# [Your task]
Keep every word of the listing and drop the images when you write it out.

BEGIN

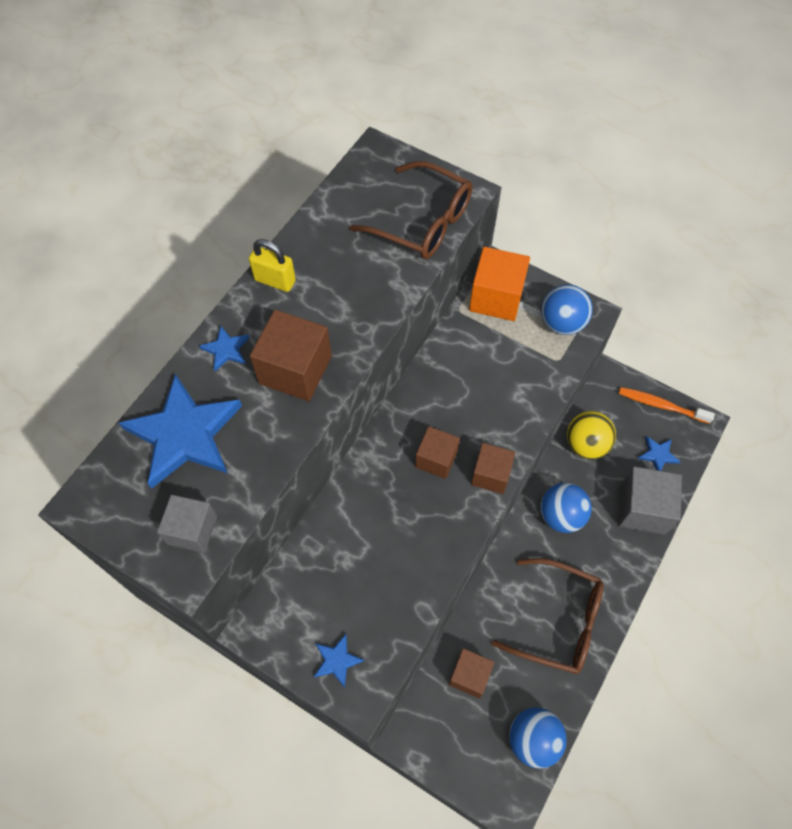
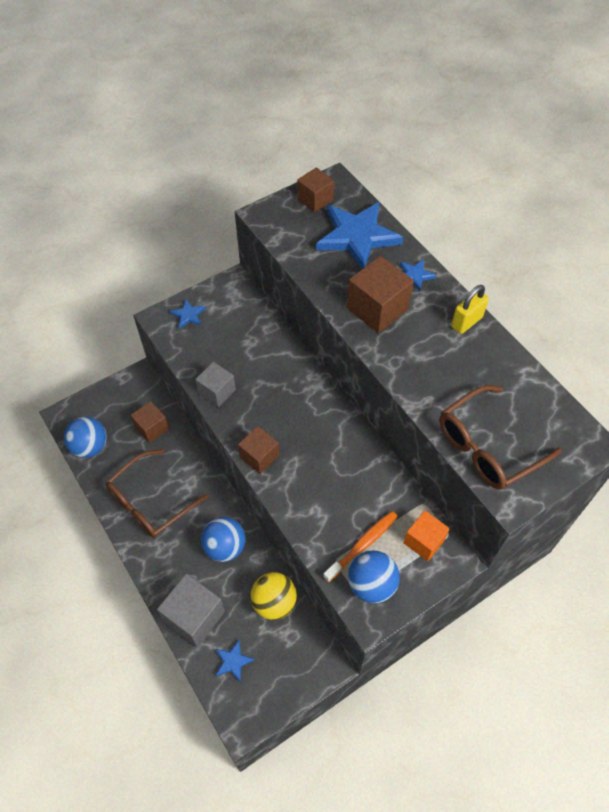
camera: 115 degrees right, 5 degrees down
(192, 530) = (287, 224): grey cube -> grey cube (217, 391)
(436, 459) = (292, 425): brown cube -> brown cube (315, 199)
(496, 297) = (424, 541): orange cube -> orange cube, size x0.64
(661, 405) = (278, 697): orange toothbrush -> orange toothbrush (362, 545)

END

# [Answer below]
camera: 115 degrees right, 5 degrees down
(192, 530) = (287, 224): grey cube -> grey cube (217, 391)
(436, 459) = (292, 425): brown cube -> brown cube (315, 199)
(496, 297) = (424, 541): orange cube -> orange cube, size x0.64
(661, 405) = (278, 697): orange toothbrush -> orange toothbrush (362, 545)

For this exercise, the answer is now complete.